▶ _Extracted information_
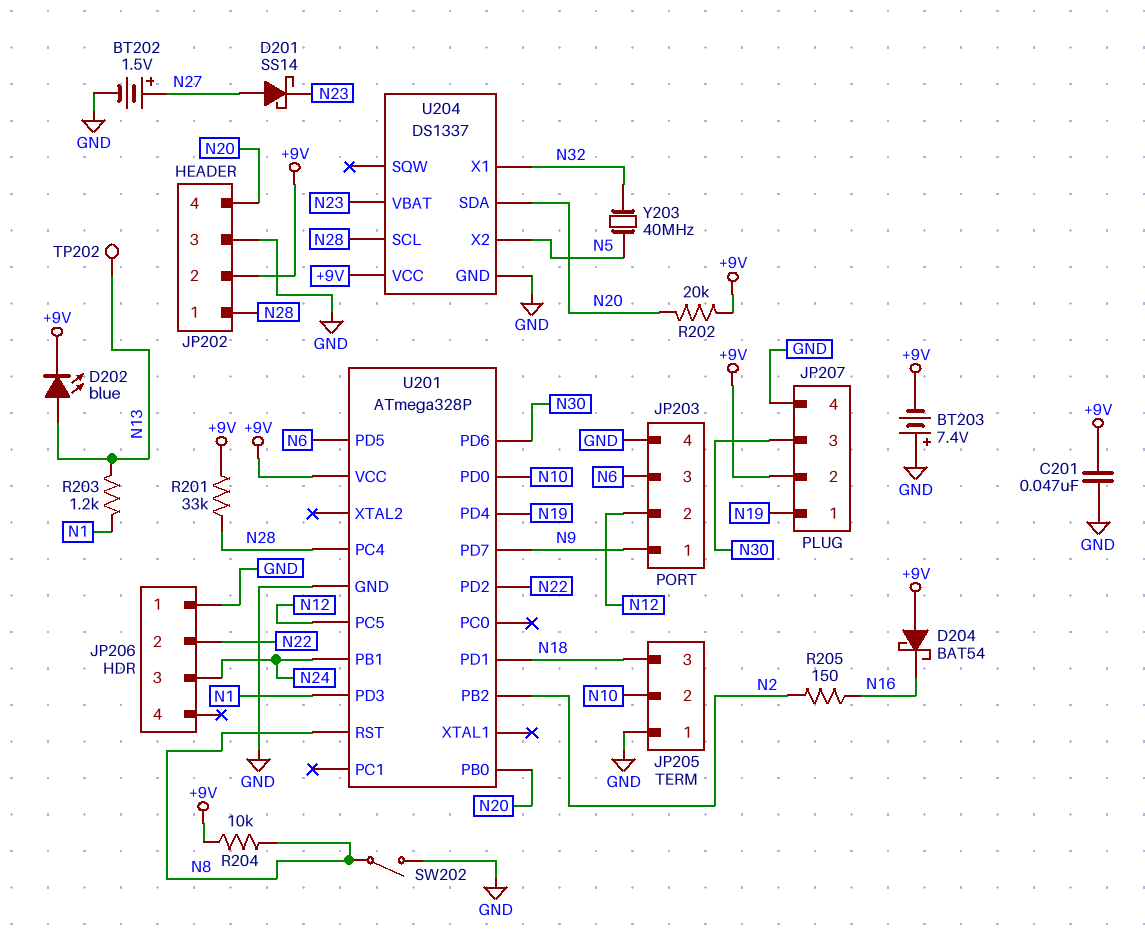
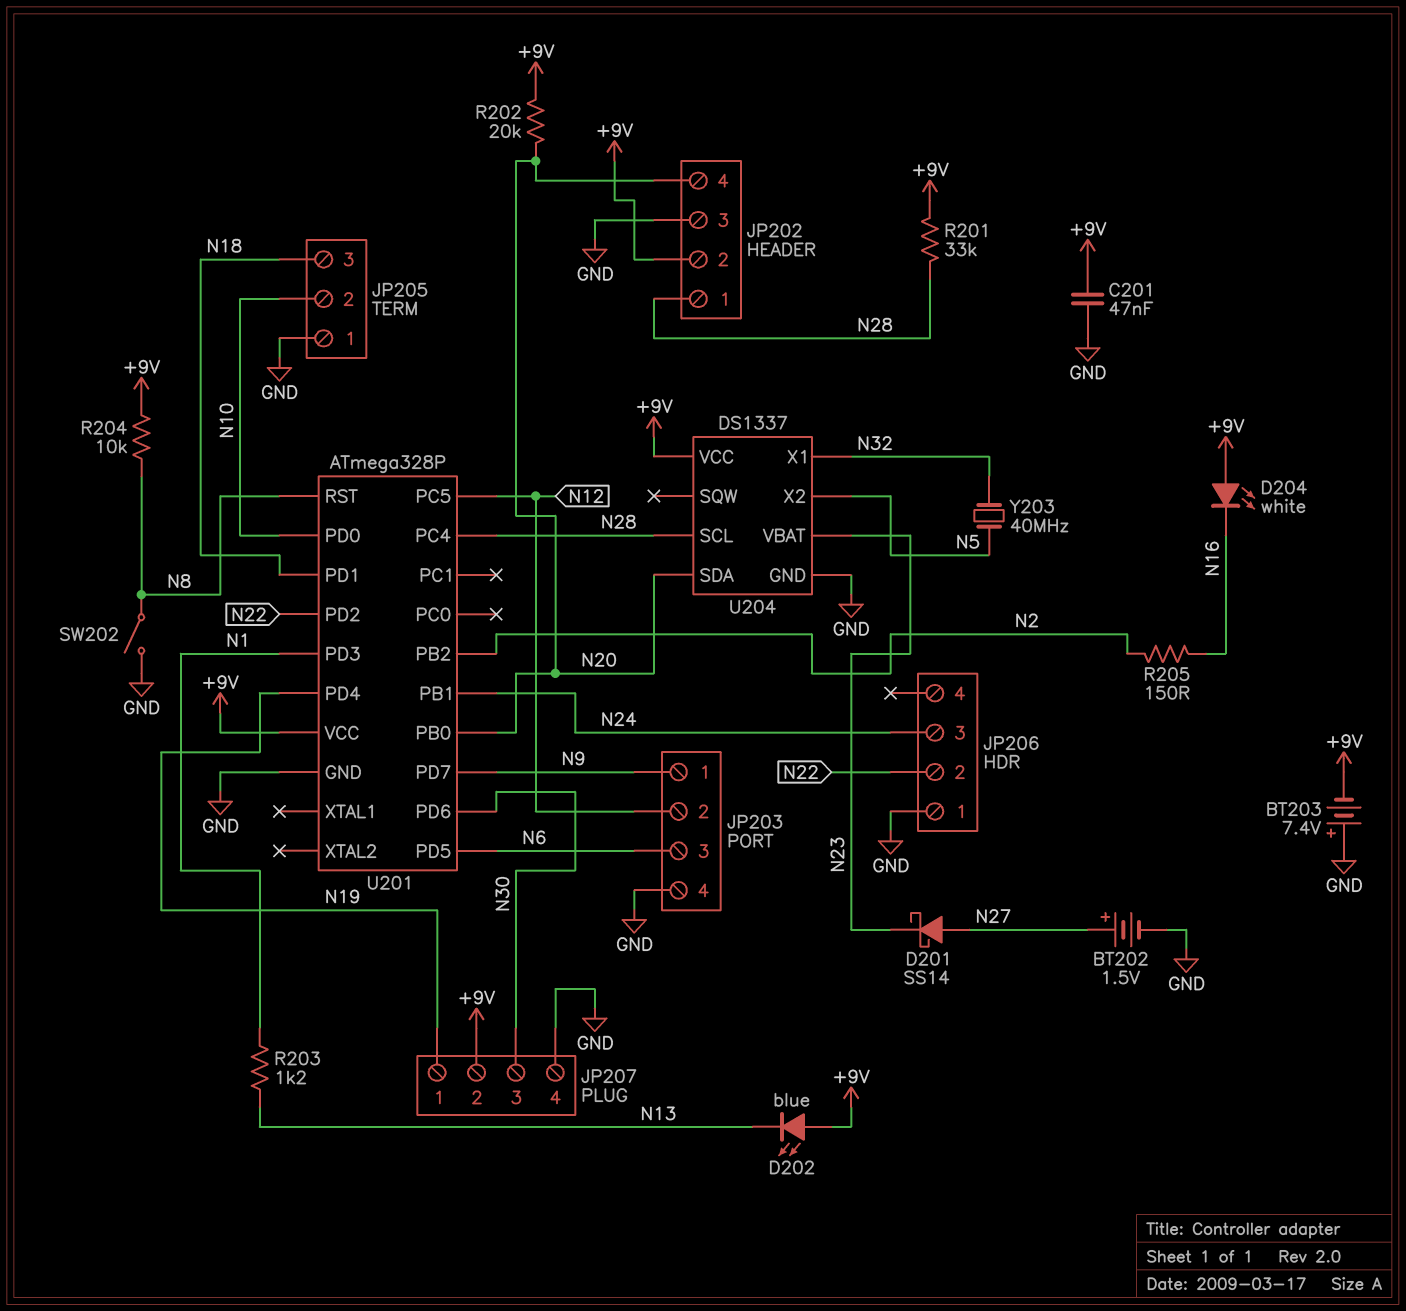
D202: LED blue (A N13, K +9V) -> LED blue (A +9V, K N13)
D204: schottky BAT54 (A +9V, K N16) -> LED white (A +9V, K N16)
TP202: test point (N13) -> none

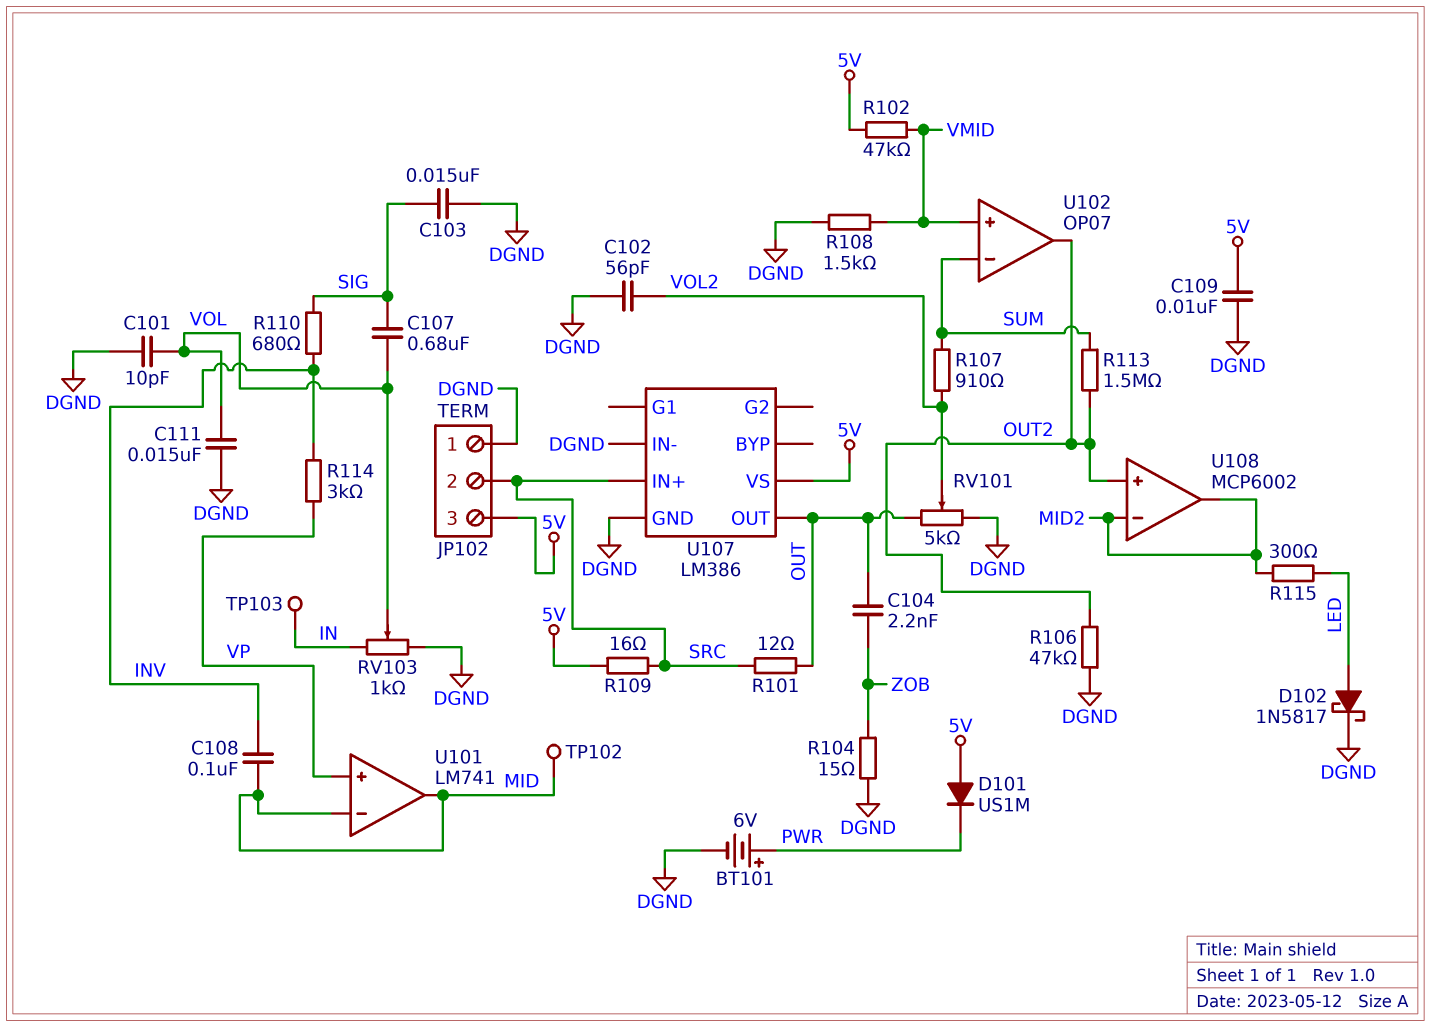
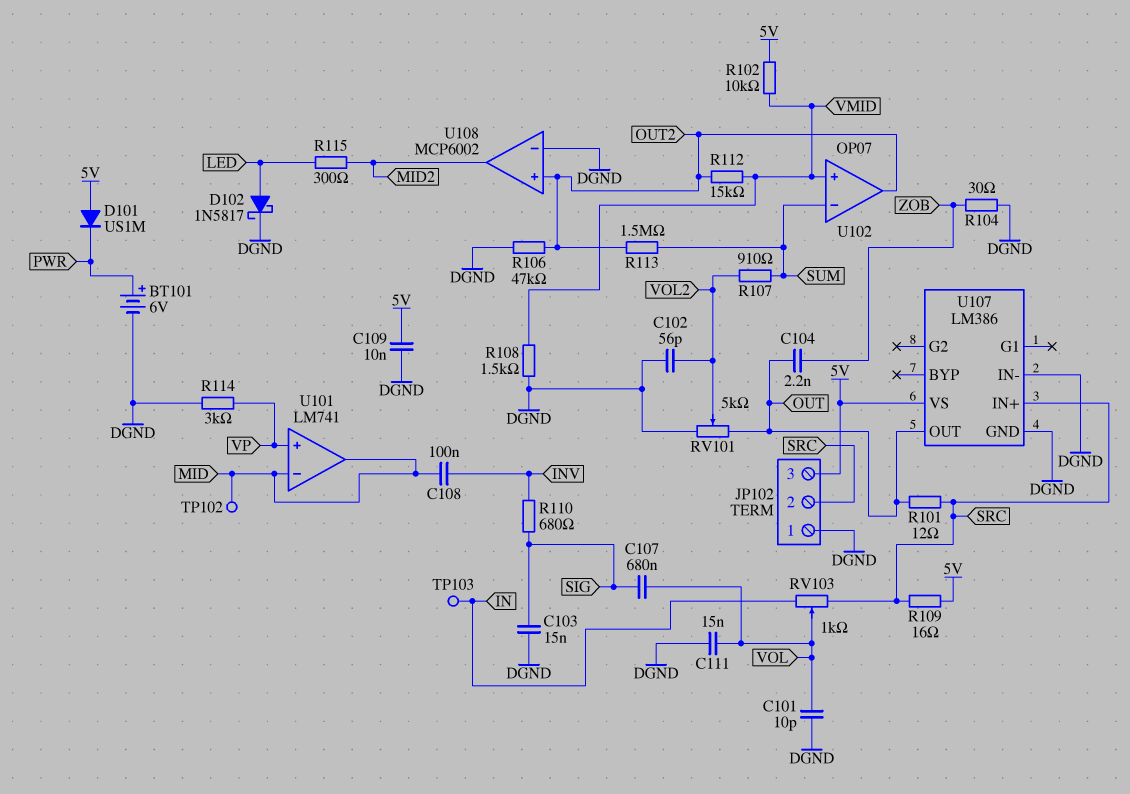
R102: 47k (5V, VMID) -> 10k (5V, VMID)
R104: 15 (DGND, ZOB) -> 30 (DGND, ZOB)
R112: none -> 15k (OUT2, VMID)
R114: 3k (INV, VP) -> 3k (DGND, VP)
RV103: 1k (DGND, IN, wiper VOL) -> 1k (IN, SRC, wiper VOL)
U108 pin in-: MID2 -> DGND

▶ _Task item_
Reproduce only those lines of the entries above that run from the line with "R114: 3k (INV, VP) -> 3k (DGND, VP)" to the final line.

▶ _Answer space_
R114: 3k (INV, VP) -> 3k (DGND, VP)
RV103: 1k (DGND, IN, wiper VOL) -> 1k (IN, SRC, wiper VOL)
U108 pin in-: MID2 -> DGND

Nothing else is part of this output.